Task details
Return all lines from the entries below in which the word "BLACK" is present.
[Records for this task Boundary: Start]
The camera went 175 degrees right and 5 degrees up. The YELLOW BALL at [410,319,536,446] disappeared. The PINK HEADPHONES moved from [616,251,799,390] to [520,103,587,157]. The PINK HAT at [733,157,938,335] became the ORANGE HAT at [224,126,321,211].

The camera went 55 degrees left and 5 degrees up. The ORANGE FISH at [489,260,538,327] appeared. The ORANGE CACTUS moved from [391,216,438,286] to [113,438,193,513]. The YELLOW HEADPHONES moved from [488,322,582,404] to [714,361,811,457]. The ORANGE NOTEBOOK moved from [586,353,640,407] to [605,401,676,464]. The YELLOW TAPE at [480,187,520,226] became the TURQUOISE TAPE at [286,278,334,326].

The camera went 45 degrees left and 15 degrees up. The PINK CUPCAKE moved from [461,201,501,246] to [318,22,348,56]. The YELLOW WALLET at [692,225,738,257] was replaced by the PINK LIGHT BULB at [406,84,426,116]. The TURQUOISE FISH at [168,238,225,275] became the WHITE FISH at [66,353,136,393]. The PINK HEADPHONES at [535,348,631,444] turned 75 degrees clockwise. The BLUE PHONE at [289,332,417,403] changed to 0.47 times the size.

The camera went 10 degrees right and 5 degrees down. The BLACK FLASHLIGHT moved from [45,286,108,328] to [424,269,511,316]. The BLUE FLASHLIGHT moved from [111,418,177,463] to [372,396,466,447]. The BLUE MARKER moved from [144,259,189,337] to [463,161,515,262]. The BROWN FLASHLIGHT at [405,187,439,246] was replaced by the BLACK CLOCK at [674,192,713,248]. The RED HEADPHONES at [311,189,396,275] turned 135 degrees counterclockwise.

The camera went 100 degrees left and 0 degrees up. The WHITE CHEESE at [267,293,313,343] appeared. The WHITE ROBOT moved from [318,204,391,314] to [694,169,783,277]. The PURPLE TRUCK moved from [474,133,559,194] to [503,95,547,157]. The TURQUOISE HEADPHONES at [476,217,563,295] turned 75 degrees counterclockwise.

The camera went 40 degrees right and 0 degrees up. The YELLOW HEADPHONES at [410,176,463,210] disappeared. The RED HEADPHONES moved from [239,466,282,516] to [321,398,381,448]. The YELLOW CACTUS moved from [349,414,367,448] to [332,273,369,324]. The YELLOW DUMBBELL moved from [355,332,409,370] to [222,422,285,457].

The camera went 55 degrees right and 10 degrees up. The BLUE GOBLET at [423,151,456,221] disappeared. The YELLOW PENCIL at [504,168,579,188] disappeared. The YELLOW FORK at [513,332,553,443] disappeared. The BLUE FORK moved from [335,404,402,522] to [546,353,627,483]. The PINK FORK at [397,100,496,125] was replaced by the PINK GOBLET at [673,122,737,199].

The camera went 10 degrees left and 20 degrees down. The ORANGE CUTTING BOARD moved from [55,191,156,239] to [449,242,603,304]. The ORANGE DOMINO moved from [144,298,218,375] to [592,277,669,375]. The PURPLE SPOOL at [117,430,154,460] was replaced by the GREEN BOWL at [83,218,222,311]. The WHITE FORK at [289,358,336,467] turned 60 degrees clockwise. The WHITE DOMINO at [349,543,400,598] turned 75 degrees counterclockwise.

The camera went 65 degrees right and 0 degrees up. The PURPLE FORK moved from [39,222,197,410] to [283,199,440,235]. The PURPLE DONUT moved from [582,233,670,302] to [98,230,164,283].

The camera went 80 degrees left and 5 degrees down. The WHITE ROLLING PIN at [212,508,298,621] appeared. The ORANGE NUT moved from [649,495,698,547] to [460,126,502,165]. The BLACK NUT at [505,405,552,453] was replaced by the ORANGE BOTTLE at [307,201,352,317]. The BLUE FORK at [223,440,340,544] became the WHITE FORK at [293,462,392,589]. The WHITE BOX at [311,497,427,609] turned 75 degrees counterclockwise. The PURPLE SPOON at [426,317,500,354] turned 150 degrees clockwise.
[Records for this task Boundary: End]
Answer below
The camera went 10 degrees right and 5 degrees down. The BLACK FLASHLIGHT moved from [45,286,108,328] to [424,269,511,316]. The BLUE FLASHLIGHT moved from [111,418,177,463] to [372,396,466,447]. The BLUE MARKER moved from [144,259,189,337] to [463,161,515,262]. The BROWN FLASHLIGHT at [405,187,439,246] was replaced by the BLACK CLOCK at [674,192,713,248]. The RED HEADPHONES at [311,189,396,275] turned 135 degrees counterclockwise.
The camera went 80 degrees left and 5 degrees down. The WHITE ROLLING PIN at [212,508,298,621] appeared. The ORANGE NUT moved from [649,495,698,547] to [460,126,502,165]. The BLACK NUT at [505,405,552,453] was replaced by the ORANGE BOTTLE at [307,201,352,317]. The BLUE FORK at [223,440,340,544] became the WHITE FORK at [293,462,392,589]. The WHITE BOX at [311,497,427,609] turned 75 degrees counterclockwise. The PURPLE SPOON at [426,317,500,354] turned 150 degrees clockwise.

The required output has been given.